(Before-and-after object listings)
━━━━━━

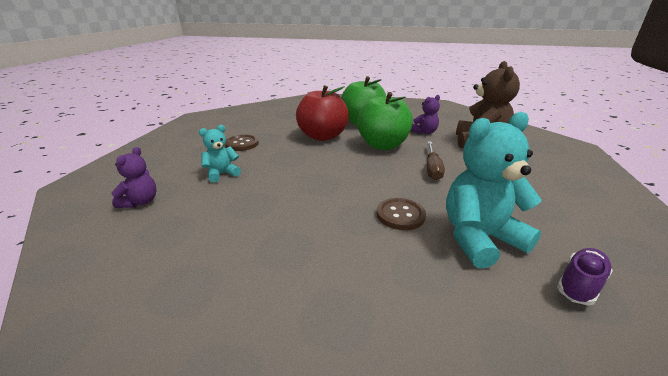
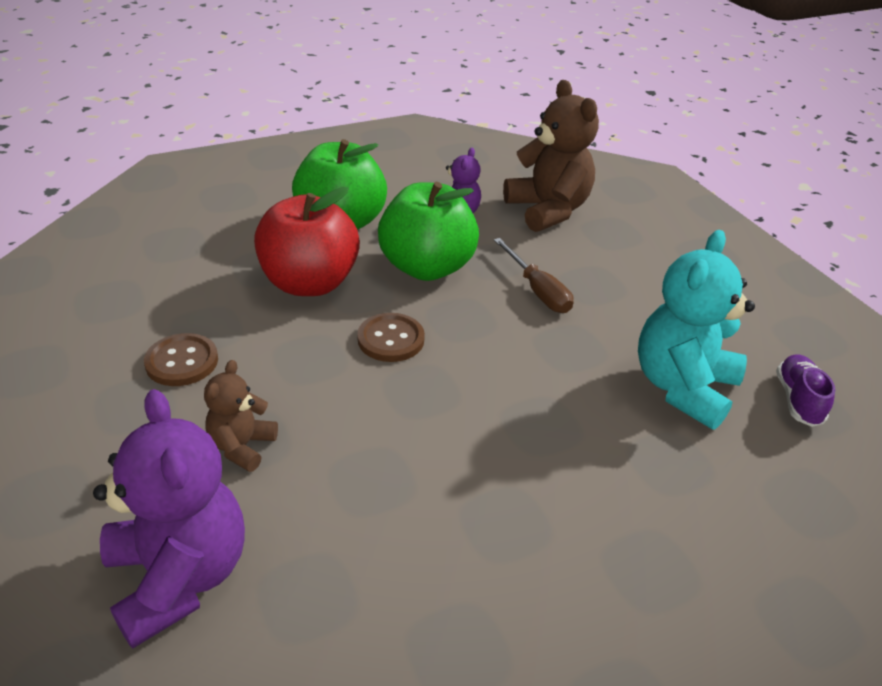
camera: 40 degrees left, 10 degrees up
purple teddy bear [111,147,157,208] -> purple teddy bear [93,389,245,649], size x1.88
turquoise teddy bear [199,125,241,183] -> brown teddy bear [204,360,278,472]
brown button [377,198,426,230] -> brown button moved to [357,313,425,362]

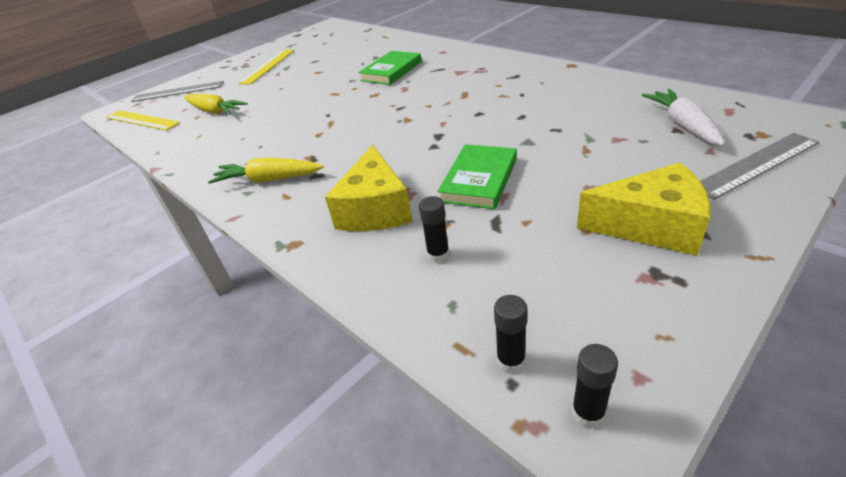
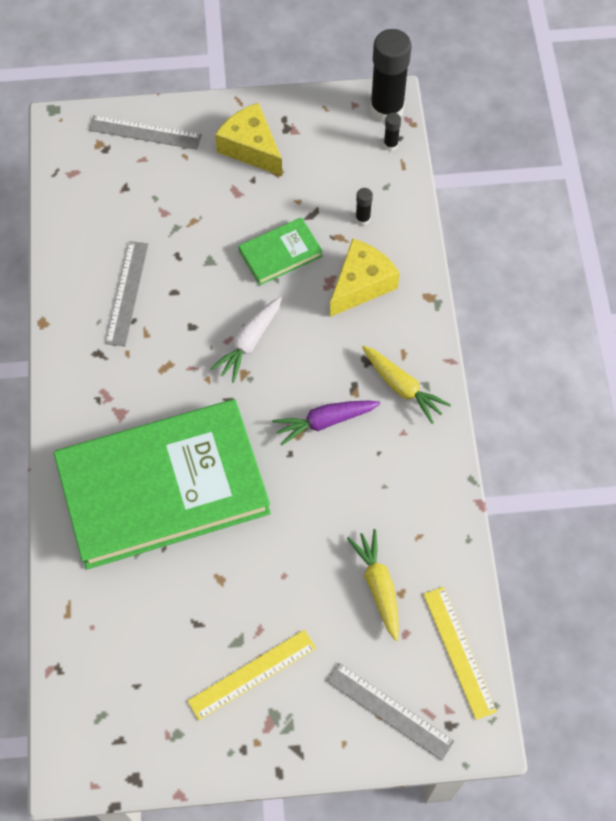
camera: 145 degrees left, 25 degrees up
green book [358,51,422,85] -> green book [54,399,271,570], size x2.42
black glue stick [572,344,618,428] -> black glue stick [370,29,411,123], size x2.36
white carrot [642,89,725,146] -> white carrot moved to [210,297,282,383]
none -> grey ruler [106,241,149,346]
none -> purple carrot [272,401,381,446]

━━━━━━

## Requirement
Which lines above hold the word "camera"? Copy each of them.

## Response to this task
camera: 40 degrees left, 10 degrees up
camera: 145 degrees left, 25 degrees up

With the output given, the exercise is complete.